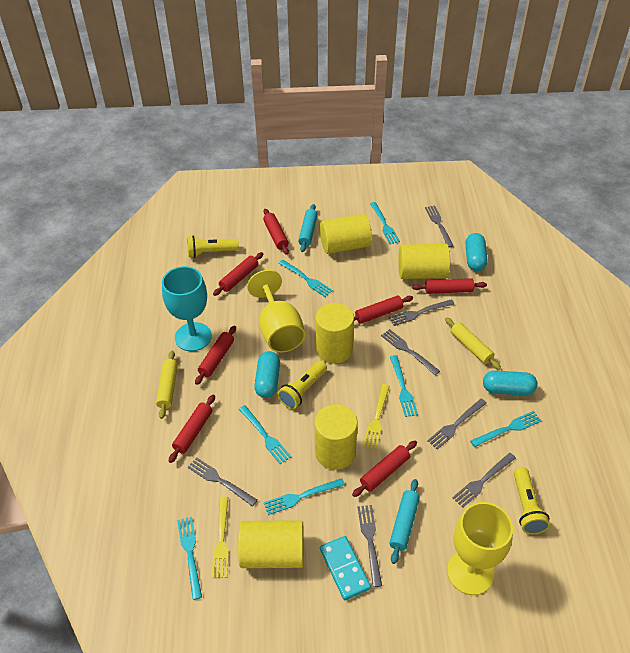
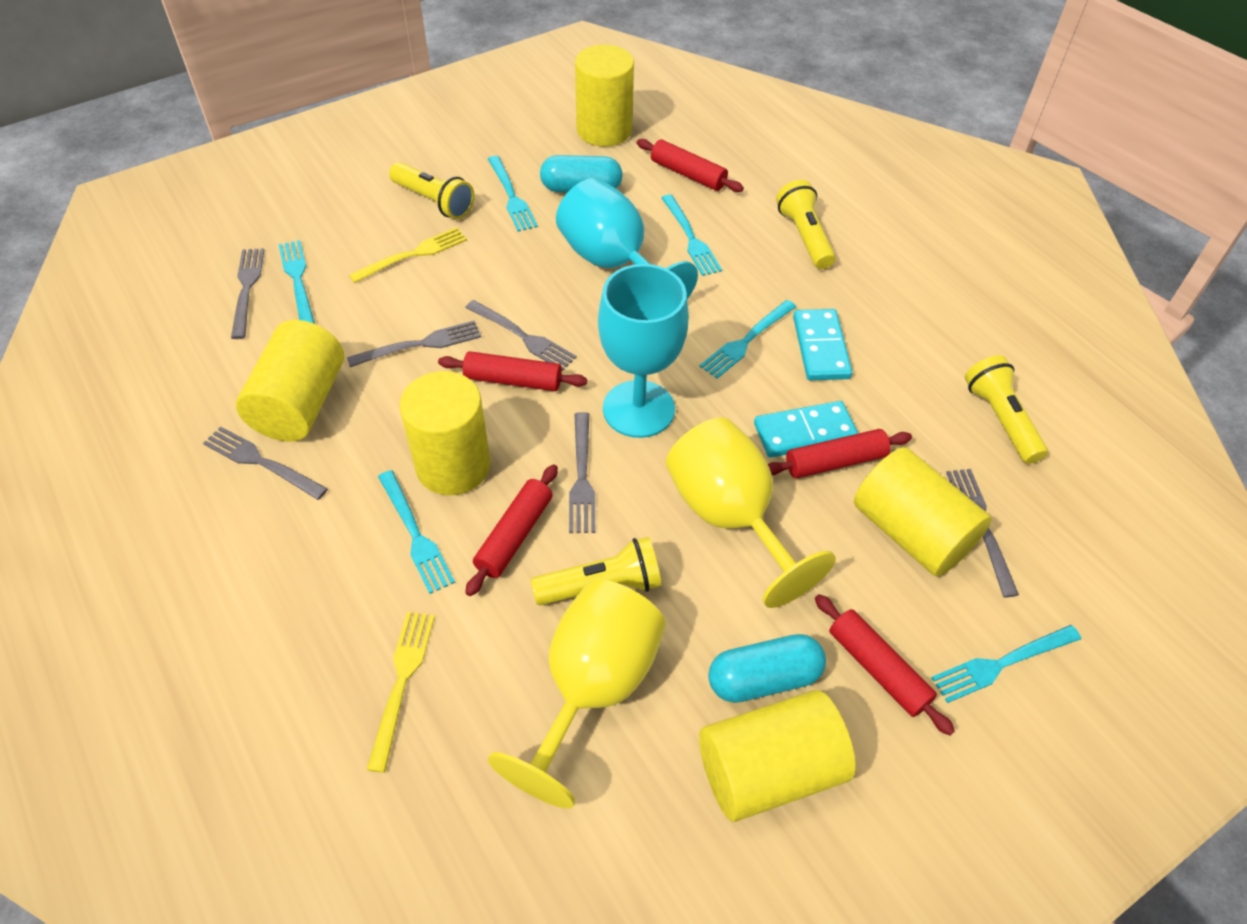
grey fork: 7 -> 6
red rolling pin: 7 -> 5
turquoise capsule: 3 -> 2
turquoise domino: 1 -> 2
turquoise fork: 7 -> 6
turquoise goblet: 1 -> 2
turquoise rolling pin: 2 -> 0
yellow flashlight: 3 -> 4
yellow rolling pin: 2 -> 0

WORK INSTRUCTIONS: Copy the listing character for character, pictures omitted.

EXPECTED OUTPUT:
grey fork: 7 -> 6
red rolling pin: 7 -> 5
turquoise capsule: 3 -> 2
turquoise domino: 1 -> 2
turquoise fork: 7 -> 6
turquoise goblet: 1 -> 2
turquoise rolling pin: 2 -> 0
yellow flashlight: 3 -> 4
yellow rolling pin: 2 -> 0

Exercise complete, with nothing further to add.